A faithful copy of all the data is the goal; omit the pictures.

Start of Block

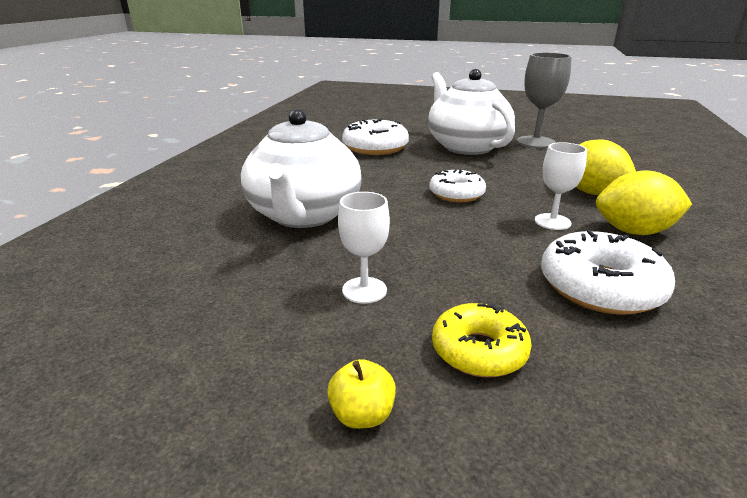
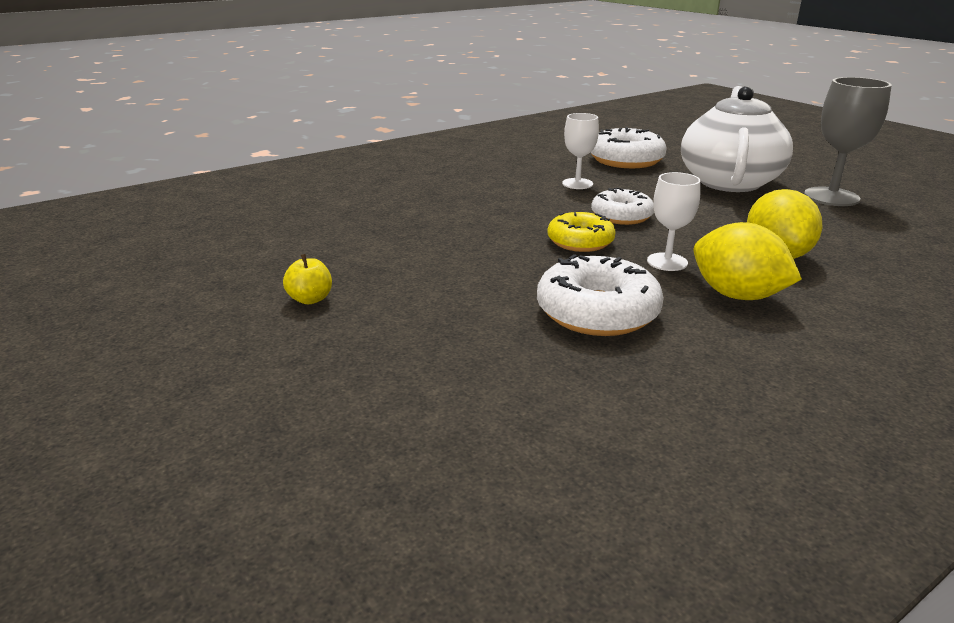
camera: 40 degrees right, 0 degrees up
(304, 215) = (463, 194): white teapot -> none
(364, 290) = (418, 249): white goblet -> white goblet (577, 184)
(479, 351) = (426, 304): yellow donut -> yellow donut (580, 241)

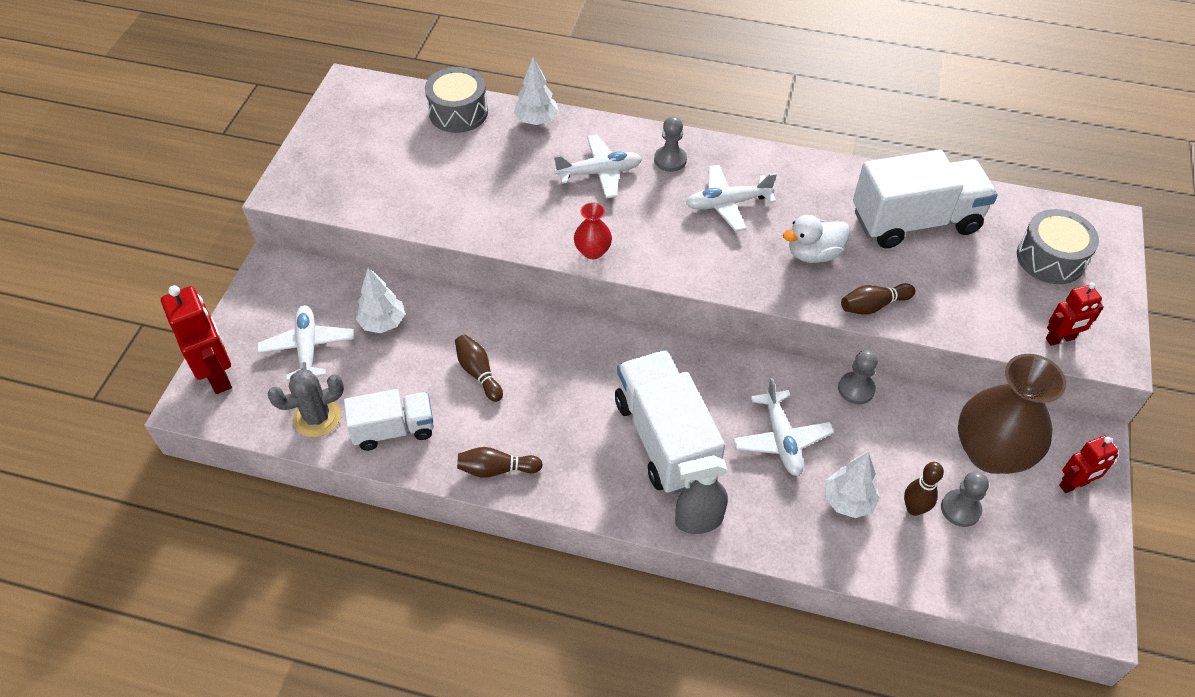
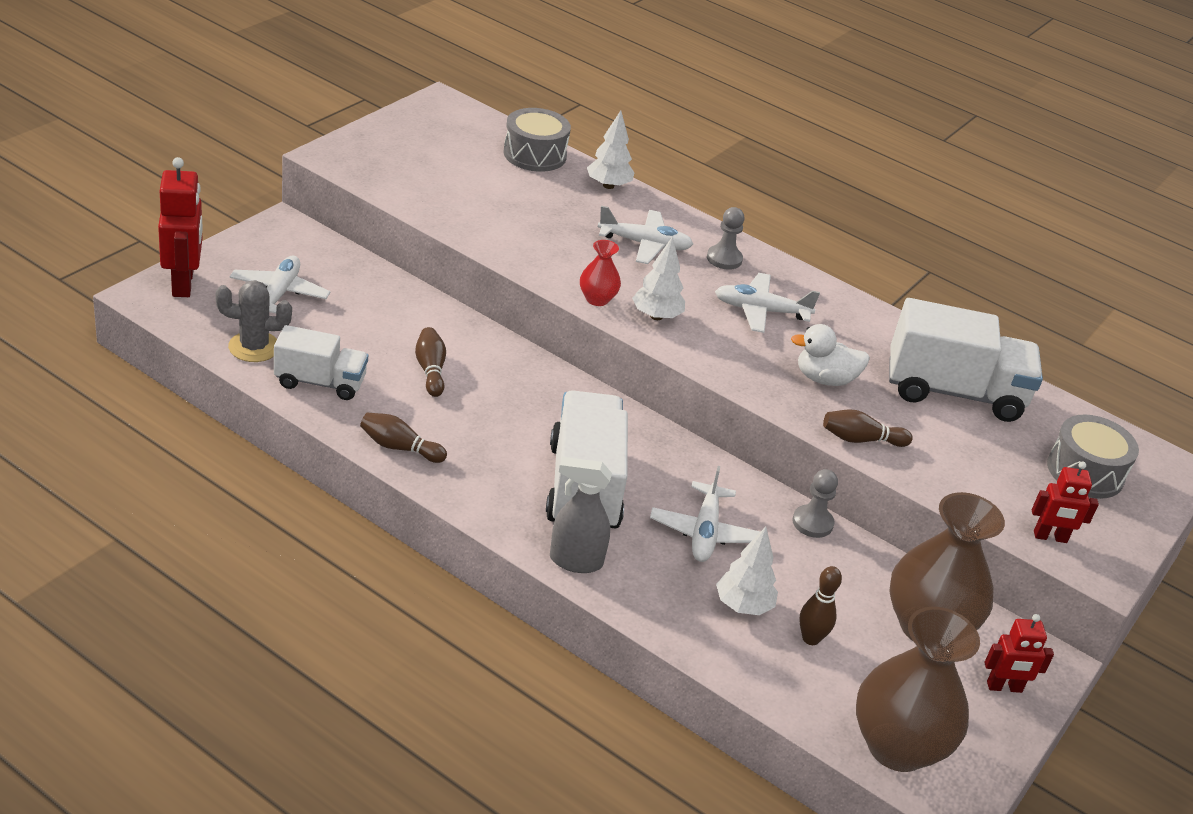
camera: 15 degrees right, 15 degrees down
(383, 323) = (362, 301): white tree -> white tree (656, 316)
(960, 509) = (862, 658): grey pawn -> none
(1029, 585) = (897, 747): none -> brown vase

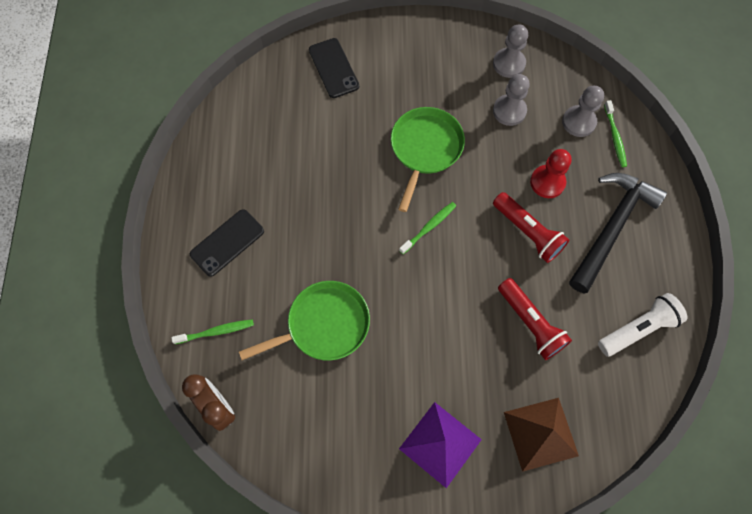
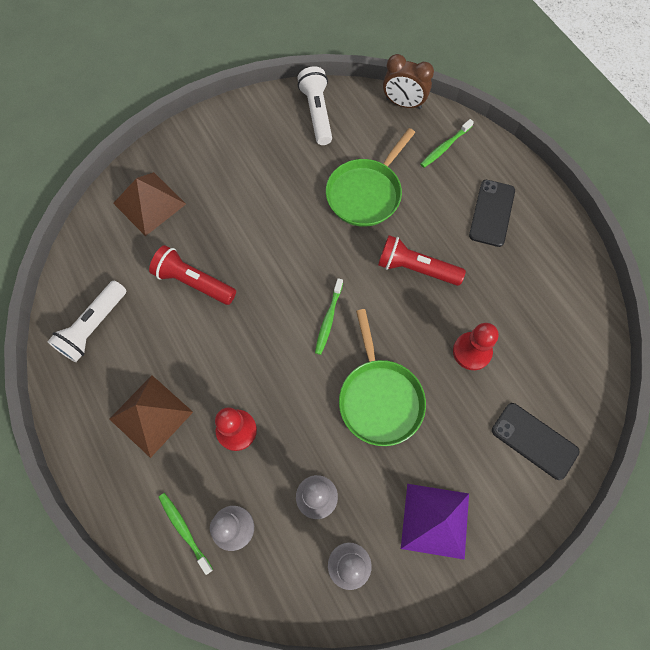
camera: 150 degrees right, 0 degrees up
(313, 448) = (317, 113): none -> white flashlight
(332, 144) = (472, 351): none -> red pawn
(440, 444) = (225, 159): purple pyramid -> purple pyramid (435, 520)
(528, 232) = (233, 364): red flashlight -> red flashlight (415, 268)
(612, 227) = (151, 415): black hammer -> brown pyramid

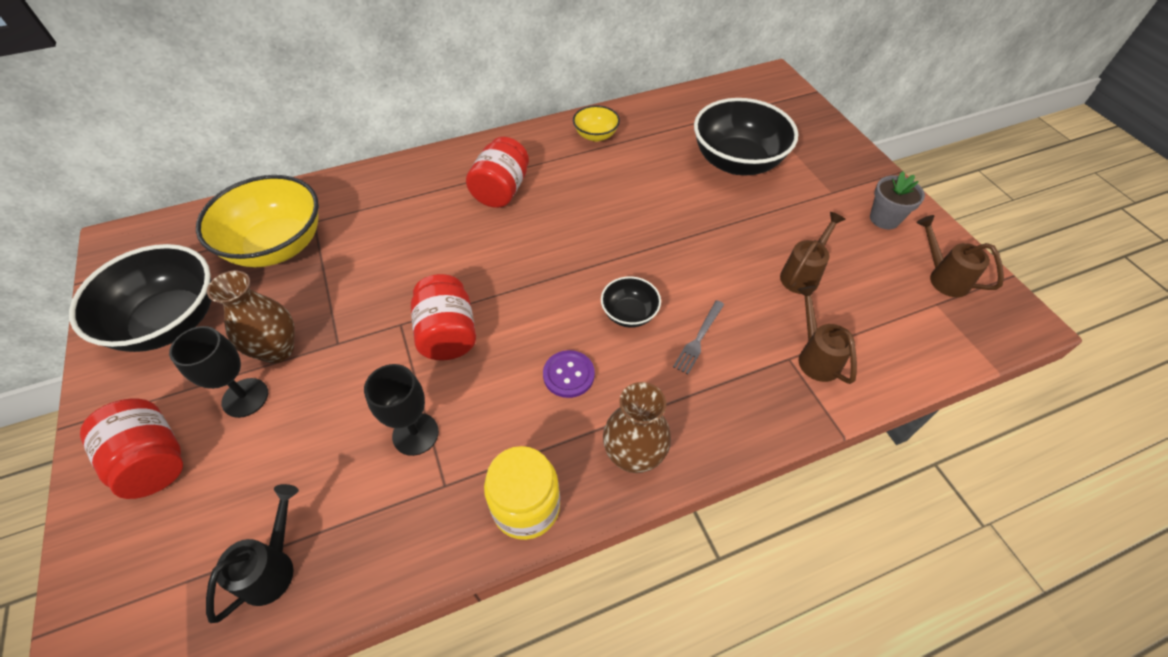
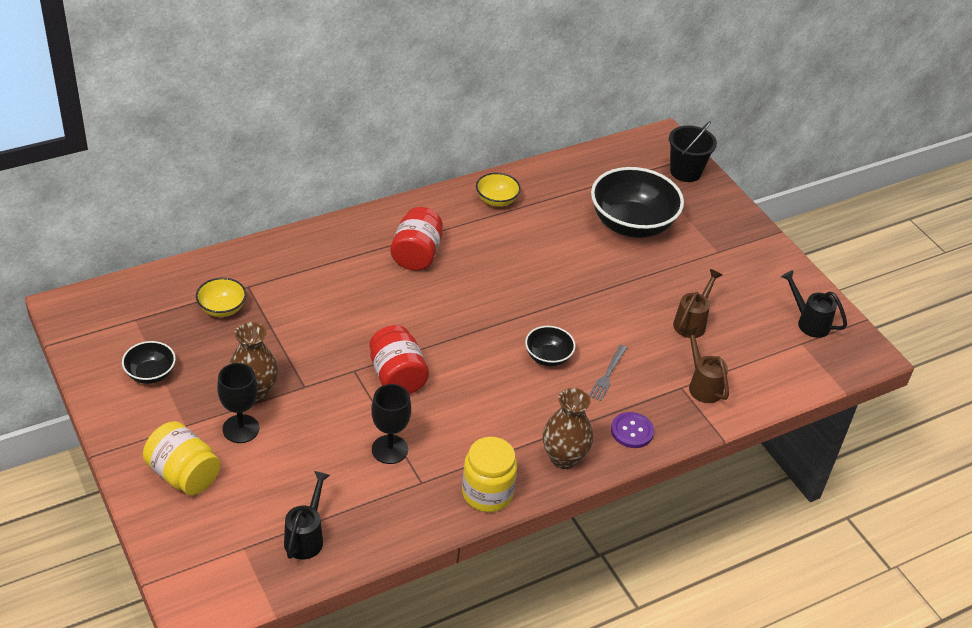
camera: 10 degrees left, 10 degrees down
(154, 460) = (184, 474): red jar -> yellow jar
(170, 322) = (150, 374): black bowl -> black bowl, size x0.49
(277, 246) = (222, 309): yellow bowl -> yellow bowl, size x0.49
(568, 375) = (504, 404): purple button -> purple button (632, 431)
(796, 109) = (685, 172): none -> black bucket
(884, 219) = (763, 274): grey flower pot -> none
(942, 277) = (808, 322): brown watering can -> black watering can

End of Block

**Expected answer**:
camera: 40 degrees right, 0 degrees up
(304, 215) = (463, 194): white teapot -> none
(364, 290) = (418, 249): white goblet -> white goblet (577, 184)
(479, 351) = (426, 304): yellow donut -> yellow donut (580, 241)

camera: 15 degrees right, 15 degrees down
(383, 323) = (362, 301): white tree -> white tree (656, 316)
(960, 509) = (862, 658): grey pawn -> none
(1029, 585) = (897, 747): none -> brown vase

camera: 150 degrees right, 0 degrees up
(313, 448) = (317, 113): none -> white flashlight
(332, 144) = (472, 351): none -> red pawn
(440, 444) = (225, 159): purple pyramid -> purple pyramid (435, 520)
(528, 232) = (233, 364): red flashlight -> red flashlight (415, 268)
(612, 227) = (151, 415): black hammer -> brown pyramid

camera: 10 degrees left, 10 degrees down
(154, 460) = (184, 474): red jar -> yellow jar
(170, 322) = (150, 374): black bowl -> black bowl, size x0.49
(277, 246) = (222, 309): yellow bowl -> yellow bowl, size x0.49
(568, 375) = (504, 404): purple button -> purple button (632, 431)
(796, 109) = (685, 172): none -> black bucket
(884, 219) = (763, 274): grey flower pot -> none
(942, 277) = (808, 322): brown watering can -> black watering can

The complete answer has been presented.